● RECORDS SHOWN:
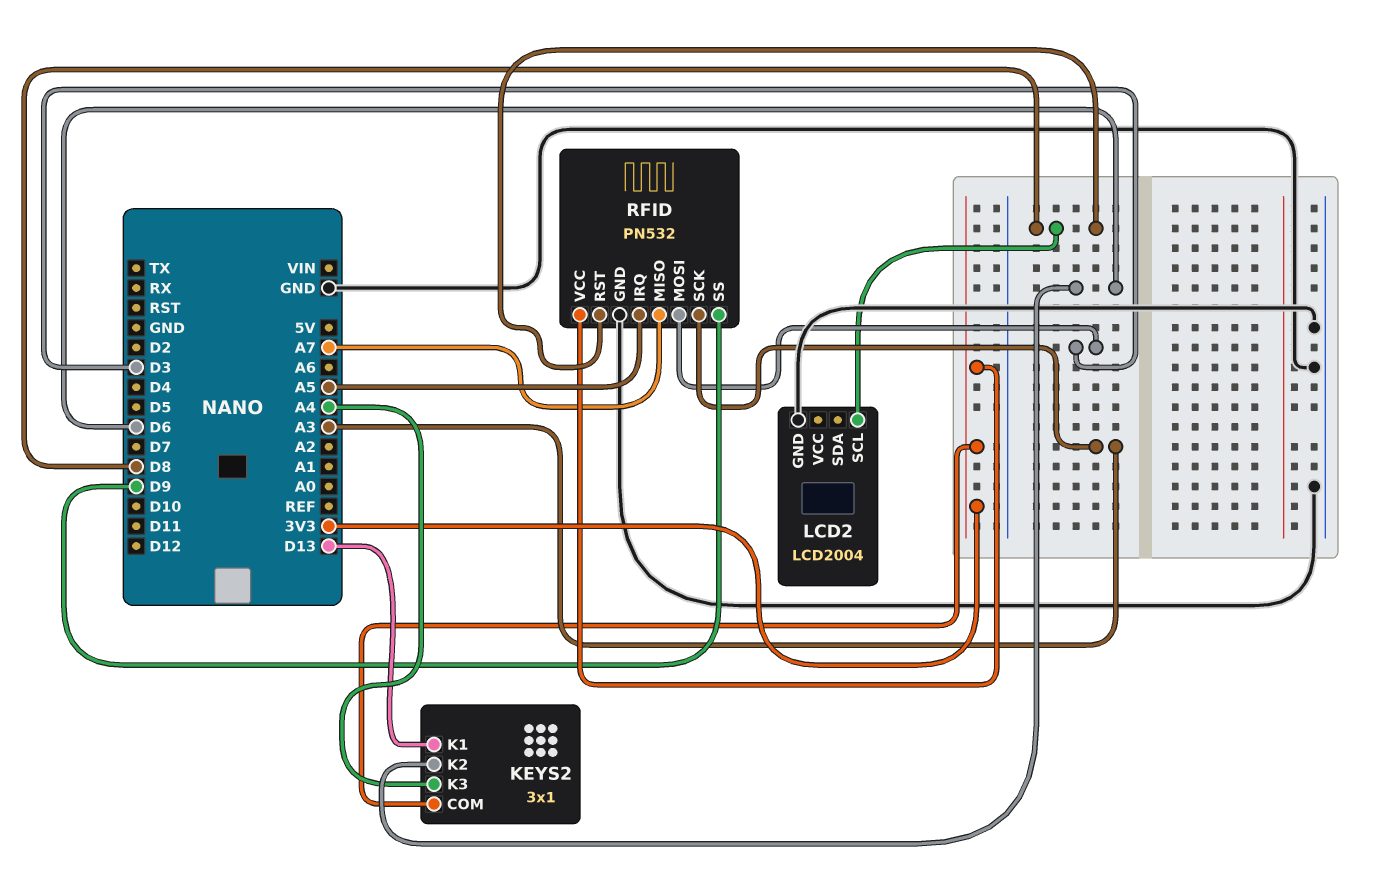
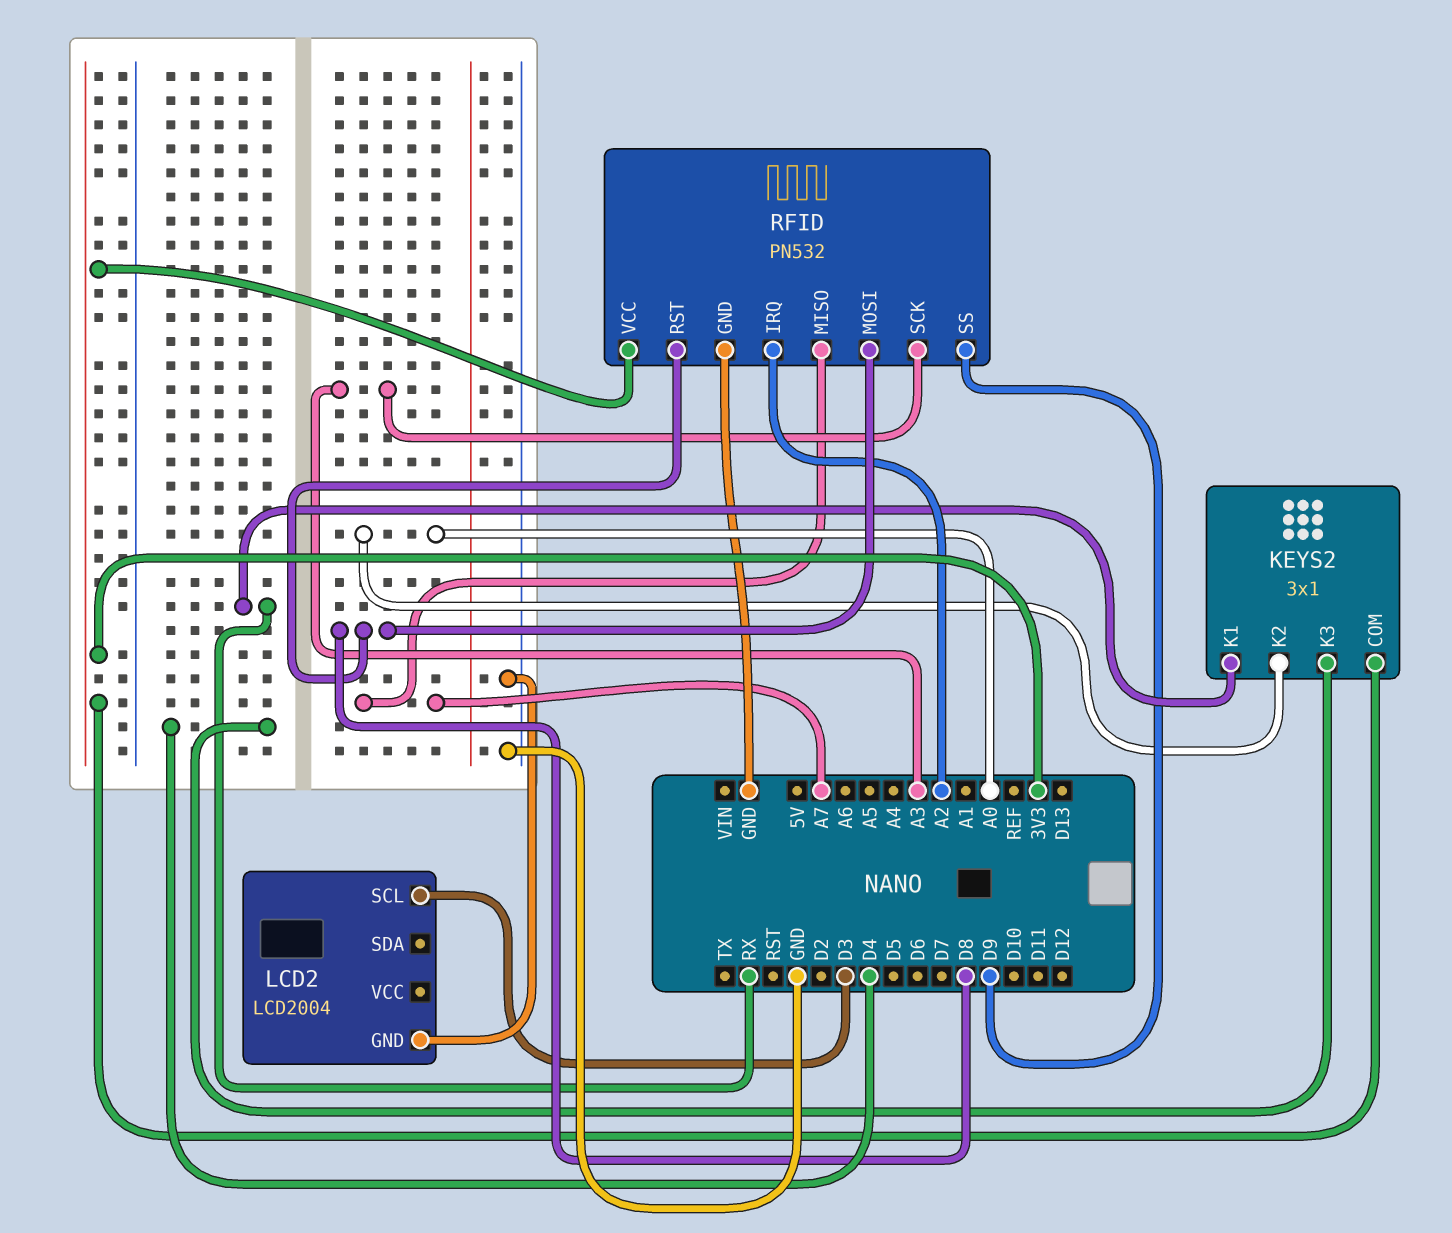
KEYS2 pin K1: D13 -> RX
KEYS2 pin K2: D6 -> A0
KEYS2 pin K3: A4 -> D4
LCD2 pin SCL: D8 -> D3
RFID pin IRQ: A5 -> A2
RFID pin MOSI: D3 -> D8

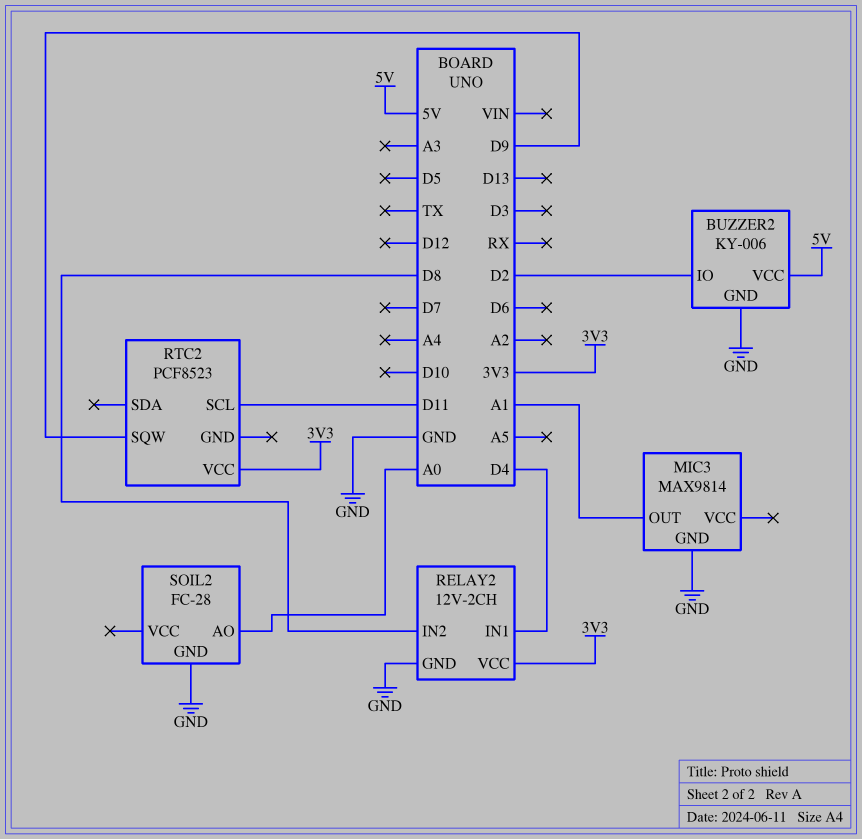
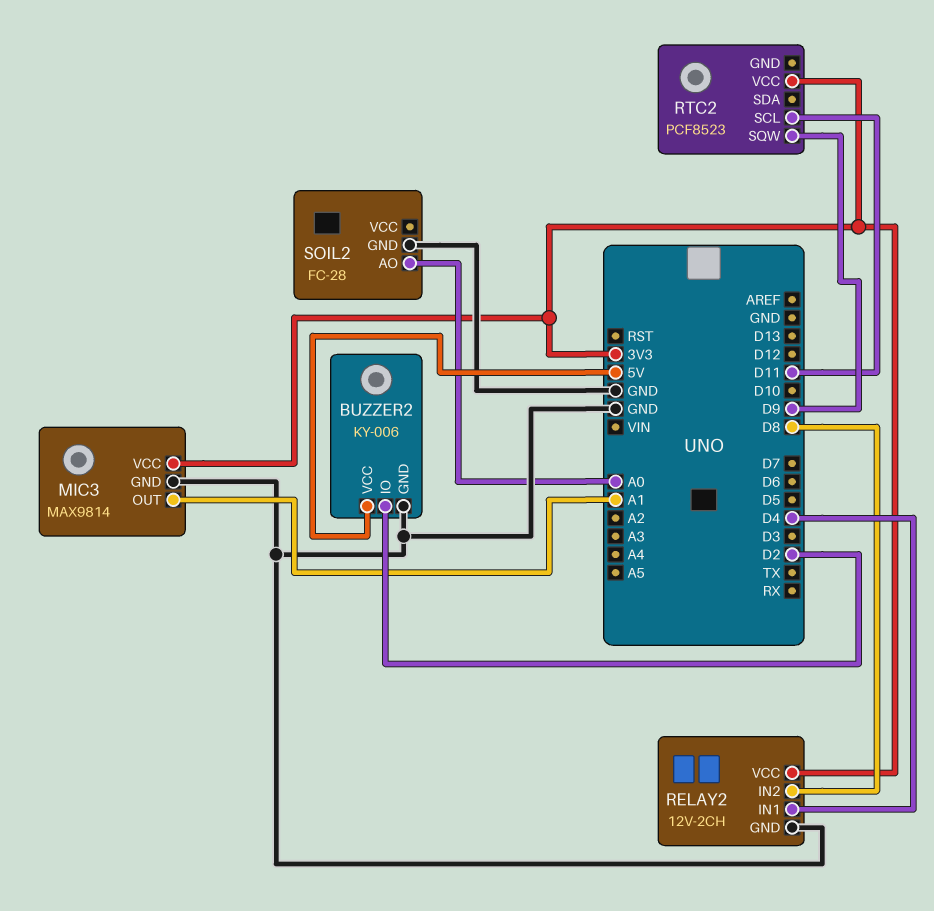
MIC3 pin VCC: none -> 3V3

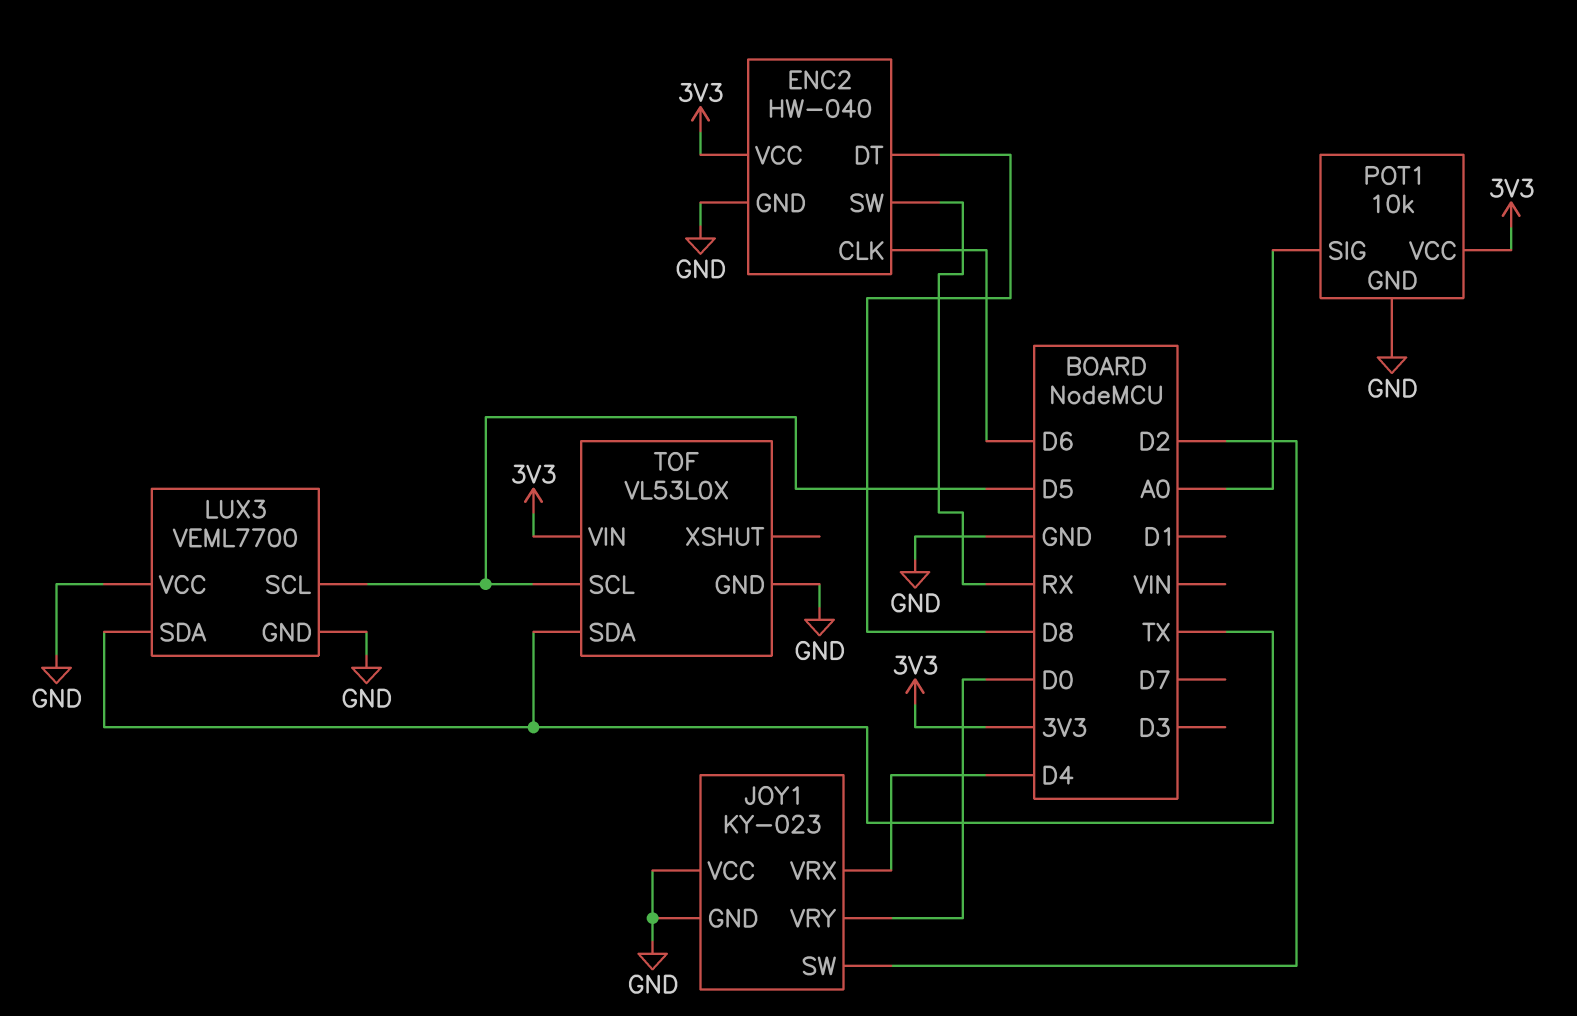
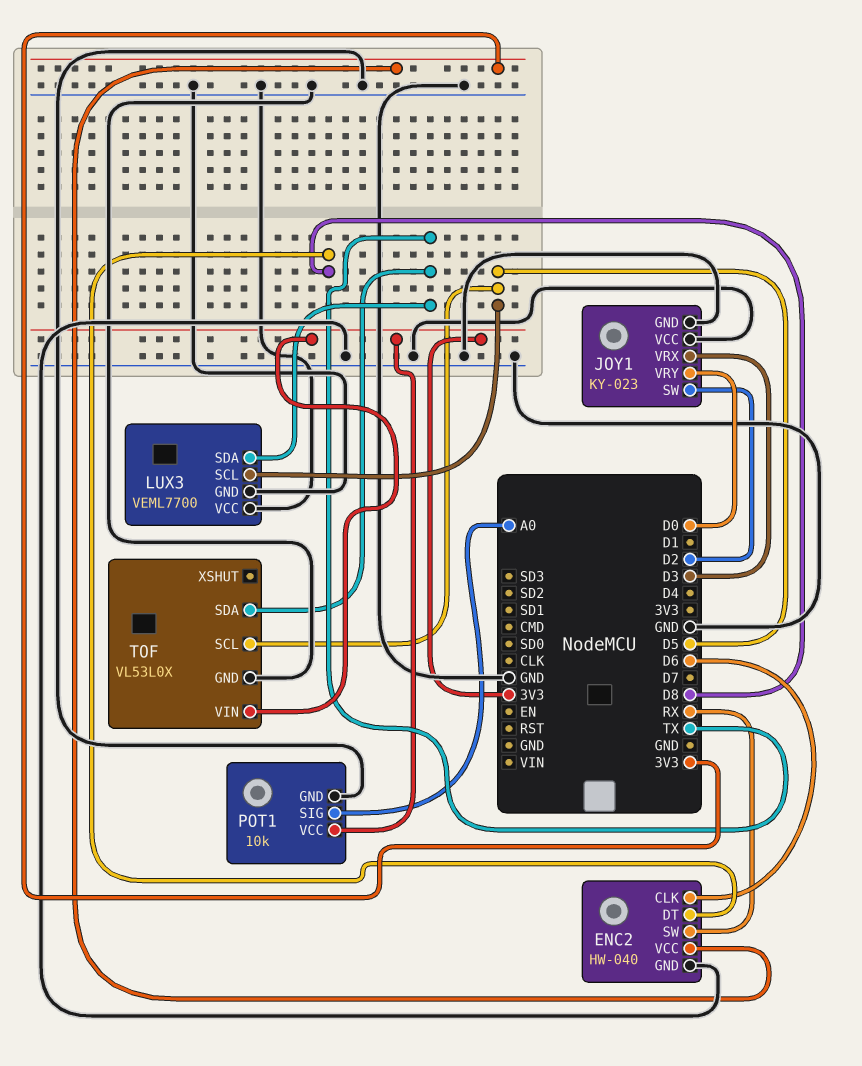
JOY1 pin VRX: D4 -> D3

● WORK TO BE COMPLETED: Drop every picture and repeat the rest of the entries exactly.

● RESULT:
KEYS2 pin K1: D13 -> RX
KEYS2 pin K2: D6 -> A0
KEYS2 pin K3: A4 -> D4
LCD2 pin SCL: D8 -> D3
RFID pin IRQ: A5 -> A2
RFID pin MOSI: D3 -> D8

MIC3 pin VCC: none -> 3V3

JOY1 pin VRX: D4 -> D3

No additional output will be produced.